* **WORK INSTRUCTIONS**:
Quote exactly and only this range of lines in the data below: the line that holds "white key [313,137,373,168]" to the line that holds "orange lamp [360,579,447,716]", both included.

* **PROVIDED DATA**:

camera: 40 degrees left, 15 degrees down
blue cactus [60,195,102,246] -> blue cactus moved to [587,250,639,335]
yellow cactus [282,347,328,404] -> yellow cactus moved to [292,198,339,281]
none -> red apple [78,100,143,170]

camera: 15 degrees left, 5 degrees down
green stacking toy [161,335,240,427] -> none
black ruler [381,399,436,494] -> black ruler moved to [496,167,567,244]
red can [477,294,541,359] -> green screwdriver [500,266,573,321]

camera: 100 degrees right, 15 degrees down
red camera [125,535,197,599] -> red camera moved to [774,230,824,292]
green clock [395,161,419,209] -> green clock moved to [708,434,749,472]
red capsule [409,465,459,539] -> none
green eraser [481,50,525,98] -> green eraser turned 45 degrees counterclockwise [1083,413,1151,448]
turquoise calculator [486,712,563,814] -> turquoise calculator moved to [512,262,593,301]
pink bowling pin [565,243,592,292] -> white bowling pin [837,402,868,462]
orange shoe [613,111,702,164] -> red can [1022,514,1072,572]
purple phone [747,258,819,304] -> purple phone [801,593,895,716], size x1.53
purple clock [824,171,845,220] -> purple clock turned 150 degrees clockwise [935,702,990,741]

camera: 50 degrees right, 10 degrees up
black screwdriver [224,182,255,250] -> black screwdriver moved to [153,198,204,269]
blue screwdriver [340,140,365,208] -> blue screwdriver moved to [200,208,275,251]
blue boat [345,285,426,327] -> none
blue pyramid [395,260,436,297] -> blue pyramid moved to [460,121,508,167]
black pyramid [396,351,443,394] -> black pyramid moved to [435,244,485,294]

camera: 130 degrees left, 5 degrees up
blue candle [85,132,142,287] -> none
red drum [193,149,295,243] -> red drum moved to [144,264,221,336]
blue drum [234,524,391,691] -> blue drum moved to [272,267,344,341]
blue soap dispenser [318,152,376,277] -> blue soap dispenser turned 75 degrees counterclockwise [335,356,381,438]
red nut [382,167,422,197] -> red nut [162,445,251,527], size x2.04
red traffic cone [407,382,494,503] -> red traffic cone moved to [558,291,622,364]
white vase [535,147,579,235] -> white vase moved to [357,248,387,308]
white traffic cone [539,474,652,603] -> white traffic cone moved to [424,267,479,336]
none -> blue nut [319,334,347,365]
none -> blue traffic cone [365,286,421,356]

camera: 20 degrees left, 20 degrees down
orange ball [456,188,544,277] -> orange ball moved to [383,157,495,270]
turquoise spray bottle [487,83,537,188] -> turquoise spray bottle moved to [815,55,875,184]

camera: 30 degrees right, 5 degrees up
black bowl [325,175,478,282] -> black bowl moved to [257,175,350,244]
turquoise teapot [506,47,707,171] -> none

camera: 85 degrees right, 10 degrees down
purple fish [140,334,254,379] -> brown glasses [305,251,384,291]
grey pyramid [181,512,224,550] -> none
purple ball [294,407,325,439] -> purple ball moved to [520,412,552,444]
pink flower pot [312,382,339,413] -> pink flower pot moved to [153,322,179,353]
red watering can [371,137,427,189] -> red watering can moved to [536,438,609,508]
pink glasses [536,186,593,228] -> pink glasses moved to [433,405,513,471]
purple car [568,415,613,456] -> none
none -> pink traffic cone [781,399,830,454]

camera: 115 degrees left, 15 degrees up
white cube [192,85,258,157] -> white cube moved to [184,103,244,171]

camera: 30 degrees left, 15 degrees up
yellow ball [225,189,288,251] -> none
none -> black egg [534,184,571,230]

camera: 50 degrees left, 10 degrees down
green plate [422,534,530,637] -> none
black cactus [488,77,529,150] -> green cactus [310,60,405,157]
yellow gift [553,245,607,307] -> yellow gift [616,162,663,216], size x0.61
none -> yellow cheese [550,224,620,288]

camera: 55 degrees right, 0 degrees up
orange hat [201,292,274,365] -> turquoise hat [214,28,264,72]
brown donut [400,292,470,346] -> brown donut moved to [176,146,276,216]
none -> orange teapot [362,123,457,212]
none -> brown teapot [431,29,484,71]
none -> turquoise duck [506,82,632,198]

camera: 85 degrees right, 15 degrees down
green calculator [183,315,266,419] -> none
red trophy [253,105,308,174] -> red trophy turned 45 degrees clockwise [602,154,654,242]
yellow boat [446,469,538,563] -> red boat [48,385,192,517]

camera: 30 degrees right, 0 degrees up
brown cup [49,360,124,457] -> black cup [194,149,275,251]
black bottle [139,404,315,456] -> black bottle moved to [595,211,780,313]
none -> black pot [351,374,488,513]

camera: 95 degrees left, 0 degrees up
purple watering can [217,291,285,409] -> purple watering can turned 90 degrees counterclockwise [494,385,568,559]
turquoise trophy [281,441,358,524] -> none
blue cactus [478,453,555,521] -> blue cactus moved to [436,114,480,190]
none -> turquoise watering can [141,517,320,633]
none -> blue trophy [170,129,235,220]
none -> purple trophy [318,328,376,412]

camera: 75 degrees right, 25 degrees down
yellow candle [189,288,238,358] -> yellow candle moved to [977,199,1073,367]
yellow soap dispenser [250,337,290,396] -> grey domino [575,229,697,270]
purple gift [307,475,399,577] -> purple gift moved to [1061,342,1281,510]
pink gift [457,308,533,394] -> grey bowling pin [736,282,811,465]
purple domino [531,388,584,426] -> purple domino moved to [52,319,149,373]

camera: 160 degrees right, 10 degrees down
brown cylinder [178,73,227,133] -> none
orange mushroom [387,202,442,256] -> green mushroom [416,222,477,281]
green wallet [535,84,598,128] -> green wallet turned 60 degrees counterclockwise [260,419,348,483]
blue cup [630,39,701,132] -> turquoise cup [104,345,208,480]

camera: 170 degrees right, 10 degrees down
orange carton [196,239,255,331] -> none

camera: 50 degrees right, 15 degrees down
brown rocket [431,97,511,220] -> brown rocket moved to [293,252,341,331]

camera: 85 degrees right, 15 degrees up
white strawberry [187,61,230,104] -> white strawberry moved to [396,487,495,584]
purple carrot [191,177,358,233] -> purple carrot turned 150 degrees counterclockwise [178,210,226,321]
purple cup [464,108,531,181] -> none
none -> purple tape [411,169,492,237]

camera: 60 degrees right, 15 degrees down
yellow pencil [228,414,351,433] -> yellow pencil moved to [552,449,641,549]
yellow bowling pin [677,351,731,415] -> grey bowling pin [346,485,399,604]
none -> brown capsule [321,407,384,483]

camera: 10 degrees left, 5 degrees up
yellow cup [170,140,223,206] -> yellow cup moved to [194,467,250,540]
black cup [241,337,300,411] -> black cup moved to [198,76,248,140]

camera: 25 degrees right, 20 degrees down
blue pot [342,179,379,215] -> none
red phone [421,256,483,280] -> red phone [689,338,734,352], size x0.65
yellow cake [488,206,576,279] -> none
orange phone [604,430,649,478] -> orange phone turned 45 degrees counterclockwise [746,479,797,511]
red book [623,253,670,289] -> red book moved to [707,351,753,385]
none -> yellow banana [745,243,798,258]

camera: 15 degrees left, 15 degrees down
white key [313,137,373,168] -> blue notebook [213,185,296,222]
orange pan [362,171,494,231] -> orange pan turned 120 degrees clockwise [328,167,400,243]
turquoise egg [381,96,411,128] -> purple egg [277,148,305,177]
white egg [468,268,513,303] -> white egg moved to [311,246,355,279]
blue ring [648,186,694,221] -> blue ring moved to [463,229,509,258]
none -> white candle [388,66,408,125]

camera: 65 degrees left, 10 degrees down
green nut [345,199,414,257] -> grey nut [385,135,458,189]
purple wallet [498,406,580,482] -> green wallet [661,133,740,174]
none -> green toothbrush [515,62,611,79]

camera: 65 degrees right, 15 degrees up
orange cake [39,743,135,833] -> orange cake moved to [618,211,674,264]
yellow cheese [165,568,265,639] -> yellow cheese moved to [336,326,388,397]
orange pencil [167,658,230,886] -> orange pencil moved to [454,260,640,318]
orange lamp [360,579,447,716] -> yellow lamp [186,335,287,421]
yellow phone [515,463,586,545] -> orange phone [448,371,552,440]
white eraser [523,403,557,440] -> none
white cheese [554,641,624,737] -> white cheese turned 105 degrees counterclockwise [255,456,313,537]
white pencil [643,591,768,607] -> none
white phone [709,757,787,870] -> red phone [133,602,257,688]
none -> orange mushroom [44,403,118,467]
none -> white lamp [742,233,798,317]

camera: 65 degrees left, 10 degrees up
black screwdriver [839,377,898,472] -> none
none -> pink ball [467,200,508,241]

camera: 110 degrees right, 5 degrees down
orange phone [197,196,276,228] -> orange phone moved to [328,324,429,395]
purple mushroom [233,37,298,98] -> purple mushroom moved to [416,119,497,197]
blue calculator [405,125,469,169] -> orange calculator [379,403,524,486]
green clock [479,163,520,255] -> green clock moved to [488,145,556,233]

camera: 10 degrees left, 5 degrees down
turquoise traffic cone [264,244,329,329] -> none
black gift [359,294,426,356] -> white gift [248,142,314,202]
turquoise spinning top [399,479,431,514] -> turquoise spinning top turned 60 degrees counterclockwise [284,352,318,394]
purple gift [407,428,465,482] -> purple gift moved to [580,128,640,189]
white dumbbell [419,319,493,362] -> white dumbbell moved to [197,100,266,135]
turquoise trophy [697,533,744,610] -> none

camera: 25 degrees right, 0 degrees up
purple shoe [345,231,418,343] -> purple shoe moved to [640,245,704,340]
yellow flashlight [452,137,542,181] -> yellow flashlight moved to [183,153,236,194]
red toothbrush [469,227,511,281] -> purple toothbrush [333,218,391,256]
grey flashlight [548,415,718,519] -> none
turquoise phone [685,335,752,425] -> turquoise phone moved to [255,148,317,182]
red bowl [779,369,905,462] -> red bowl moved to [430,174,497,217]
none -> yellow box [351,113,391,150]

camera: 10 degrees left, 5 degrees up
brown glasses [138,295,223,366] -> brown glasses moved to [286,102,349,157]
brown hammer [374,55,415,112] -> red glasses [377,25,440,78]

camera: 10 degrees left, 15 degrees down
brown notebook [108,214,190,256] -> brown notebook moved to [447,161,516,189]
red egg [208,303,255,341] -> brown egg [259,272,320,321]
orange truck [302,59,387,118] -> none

* **ANSWER BELOW**:
white key [313,137,373,168] -> blue notebook [213,185,296,222]
orange pan [362,171,494,231] -> orange pan turned 120 degrees clockwise [328,167,400,243]
turquoise egg [381,96,411,128] -> purple egg [277,148,305,177]
white egg [468,268,513,303] -> white egg moved to [311,246,355,279]
blue ring [648,186,694,221] -> blue ring moved to [463,229,509,258]
none -> white candle [388,66,408,125]

camera: 65 degrees left, 10 degrees down
green nut [345,199,414,257] -> grey nut [385,135,458,189]
purple wallet [498,406,580,482] -> green wallet [661,133,740,174]
none -> green toothbrush [515,62,611,79]

camera: 65 degrees right, 15 degrees up
orange cake [39,743,135,833] -> orange cake moved to [618,211,674,264]
yellow cheese [165,568,265,639] -> yellow cheese moved to [336,326,388,397]
orange pencil [167,658,230,886] -> orange pencil moved to [454,260,640,318]
orange lamp [360,579,447,716] -> yellow lamp [186,335,287,421]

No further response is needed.